- _The task_
Put every line of the records below into a JSON list of strings, one string per line, leaving out any blank lines.
— start —
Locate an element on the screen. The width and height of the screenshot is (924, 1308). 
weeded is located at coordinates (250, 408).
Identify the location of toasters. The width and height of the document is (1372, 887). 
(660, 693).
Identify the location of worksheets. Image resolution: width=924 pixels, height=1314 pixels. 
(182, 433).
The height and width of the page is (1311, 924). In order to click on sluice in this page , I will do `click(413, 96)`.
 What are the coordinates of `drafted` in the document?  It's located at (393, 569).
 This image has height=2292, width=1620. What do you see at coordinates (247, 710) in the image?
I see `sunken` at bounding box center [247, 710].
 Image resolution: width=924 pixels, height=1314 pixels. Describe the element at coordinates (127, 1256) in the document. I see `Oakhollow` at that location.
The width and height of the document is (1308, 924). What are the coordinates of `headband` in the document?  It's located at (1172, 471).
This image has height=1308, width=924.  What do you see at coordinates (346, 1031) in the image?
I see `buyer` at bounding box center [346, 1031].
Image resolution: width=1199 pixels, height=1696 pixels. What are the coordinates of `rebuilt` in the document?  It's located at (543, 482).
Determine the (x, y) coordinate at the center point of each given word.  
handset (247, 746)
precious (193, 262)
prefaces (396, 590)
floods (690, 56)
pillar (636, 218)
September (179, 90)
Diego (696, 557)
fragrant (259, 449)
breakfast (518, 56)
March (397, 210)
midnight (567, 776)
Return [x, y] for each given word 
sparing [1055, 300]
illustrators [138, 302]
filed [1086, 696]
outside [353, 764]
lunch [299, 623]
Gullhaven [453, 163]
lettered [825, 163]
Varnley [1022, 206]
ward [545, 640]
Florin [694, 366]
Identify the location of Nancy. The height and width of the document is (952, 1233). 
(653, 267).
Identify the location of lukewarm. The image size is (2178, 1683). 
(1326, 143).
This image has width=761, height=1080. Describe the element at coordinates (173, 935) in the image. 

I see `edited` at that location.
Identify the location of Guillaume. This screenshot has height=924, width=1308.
— end —
- _Result below_
[
  "Locate an element on the screen. The width and height of the screenshot is (924, 1308). ",
  "weeded is located at coordinates (250, 408).",
  "Identify the location of toasters. The width and height of the document is (1372, 887). ",
  "(660, 693).",
  "Identify the location of worksheets. Image resolution: width=924 pixels, height=1314 pixels. ",
  "(182, 433).",
  "The height and width of the page is (1311, 924). In order to click on sluice in this page , I will do `click(413, 96)`.",
  " What are the coordinates of `drafted` in the document?  It's located at (393, 569).",
  " This image has height=2292, width=1620. What do you see at coordinates (247, 710) in the image?",
  "I see `sunken` at bounding box center [247, 710].",
  " Image resolution: width=924 pixels, height=1314 pixels. Describe the element at coordinates (127, 1256) in the document. I see `Oakhollow` at that location.",
  "The width and height of the document is (1308, 924). What are the coordinates of `headband` in the document?  It's located at (1172, 471).",
  "This image has height=1308, width=924.  What do you see at coordinates (346, 1031) in the image?",
  "I see `buyer` at bounding box center [346, 1031].",
  "Image resolution: width=1199 pixels, height=1696 pixels. What are the coordinates of `rebuilt` in the document?  It's located at (543, 482).",
  "Determine the (x, y) coordinate at the center point of each given word.  ",
  "handset (247, 746)",
  "precious (193, 262)",
  "prefaces (396, 590)",
  "floods (690, 56)",
  "pillar (636, 218)",
  "September (179, 90)",
  "Diego (696, 557)",
  "fragrant (259, 449)",
  "breakfast (518, 56)",
  "March (397, 210)",
  "midnight (567, 776)",
  "Return [x, y] for each given word ",
  "sparing [1055, 300]",
  "illustrators [138, 302]",
  "filed [1086, 696]",
  "outside [353, 764]",
  "lunch [299, 623]",
  "Gullhaven [453, 163]",
  "lettered [825, 163]",
  "Varnley [1022, 206]",
  "ward [545, 640]",
  "Florin [694, 366]",
  "Identify the location of Nancy. The height and width of the document is (952, 1233). ",
  "(653, 267).",
  "Identify the location of lukewarm. The image size is (2178, 1683). ",
  "(1326, 143).",
  "This image has width=761, height=1080. Describe the element at coordinates (173, 935) in the image. ",
  "I see `edited` at that location.",
  "Identify the location of Guillaume. This screenshot has height=924, width=1308."
]